WHAT YOU HAVE TO DO:
Repeat exactly, and only, the lines from the one containing "orange brick E13 level" through the last line of the data below.

SUPPLIED ENTRIES:
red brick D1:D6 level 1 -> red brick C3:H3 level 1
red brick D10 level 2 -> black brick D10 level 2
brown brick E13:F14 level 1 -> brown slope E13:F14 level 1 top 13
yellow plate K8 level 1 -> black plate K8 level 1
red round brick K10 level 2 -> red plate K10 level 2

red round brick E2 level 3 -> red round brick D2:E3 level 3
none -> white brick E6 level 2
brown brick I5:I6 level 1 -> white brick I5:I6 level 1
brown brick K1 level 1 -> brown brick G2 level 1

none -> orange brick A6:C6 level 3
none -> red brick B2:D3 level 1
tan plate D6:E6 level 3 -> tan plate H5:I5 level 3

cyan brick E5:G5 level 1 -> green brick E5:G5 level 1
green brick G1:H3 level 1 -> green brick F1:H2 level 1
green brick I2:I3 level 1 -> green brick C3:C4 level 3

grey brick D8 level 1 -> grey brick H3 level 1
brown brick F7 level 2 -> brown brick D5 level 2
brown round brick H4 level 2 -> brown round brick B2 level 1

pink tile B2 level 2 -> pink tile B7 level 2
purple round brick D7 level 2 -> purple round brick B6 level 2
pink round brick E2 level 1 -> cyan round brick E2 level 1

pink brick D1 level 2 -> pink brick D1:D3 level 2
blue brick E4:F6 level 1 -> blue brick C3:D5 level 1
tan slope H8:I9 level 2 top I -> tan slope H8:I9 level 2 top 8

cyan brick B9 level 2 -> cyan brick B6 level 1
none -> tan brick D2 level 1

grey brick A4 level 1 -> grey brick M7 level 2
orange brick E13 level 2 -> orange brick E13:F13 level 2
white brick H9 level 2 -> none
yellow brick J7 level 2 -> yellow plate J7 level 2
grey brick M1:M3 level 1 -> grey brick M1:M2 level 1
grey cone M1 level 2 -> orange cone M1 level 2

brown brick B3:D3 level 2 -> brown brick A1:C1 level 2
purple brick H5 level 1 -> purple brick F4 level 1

WRITTEN REPLY:
orange brick E13 level 2 -> orange brick E13:F13 level 2
white brick H9 level 2 -> none
yellow brick J7 level 2 -> yellow plate J7 level 2
grey brick M1:M3 level 1 -> grey brick M1:M2 level 1
grey cone M1 level 2 -> orange cone M1 level 2

brown brick B3:D3 level 2 -> brown brick A1:C1 level 2
purple brick H5 level 1 -> purple brick F4 level 1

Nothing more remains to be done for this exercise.